> _EXERCISE BRIEF_: In the entries that follow, the line with "white brick D5" opens the range and the line with "red brick E1:E2" closes it; repeat that range exactly, both lines included.

Top of DATA FOR THIS EXERCISE

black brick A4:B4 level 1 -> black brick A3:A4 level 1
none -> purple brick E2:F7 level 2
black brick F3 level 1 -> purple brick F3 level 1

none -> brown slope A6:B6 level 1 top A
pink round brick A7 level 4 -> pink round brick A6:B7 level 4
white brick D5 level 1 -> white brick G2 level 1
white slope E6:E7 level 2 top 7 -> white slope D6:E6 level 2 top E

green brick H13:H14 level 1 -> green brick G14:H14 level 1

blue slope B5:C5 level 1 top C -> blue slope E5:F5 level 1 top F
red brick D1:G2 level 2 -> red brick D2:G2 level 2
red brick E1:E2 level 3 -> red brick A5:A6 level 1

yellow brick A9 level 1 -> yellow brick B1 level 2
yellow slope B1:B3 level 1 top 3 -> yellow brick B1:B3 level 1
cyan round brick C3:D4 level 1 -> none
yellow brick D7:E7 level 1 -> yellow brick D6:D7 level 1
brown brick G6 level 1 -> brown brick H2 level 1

Bottom of DATA FOR THIS EXERCISE

> _ANSWER TO THE EXERCISE_:
white brick D5 level 1 -> white brick G2 level 1
white slope E6:E7 level 2 top 7 -> white slope D6:E6 level 2 top E

green brick H13:H14 level 1 -> green brick G14:H14 level 1

blue slope B5:C5 level 1 top C -> blue slope E5:F5 level 1 top F
red brick D1:G2 level 2 -> red brick D2:G2 level 2
red brick E1:E2 level 3 -> red brick A5:A6 level 1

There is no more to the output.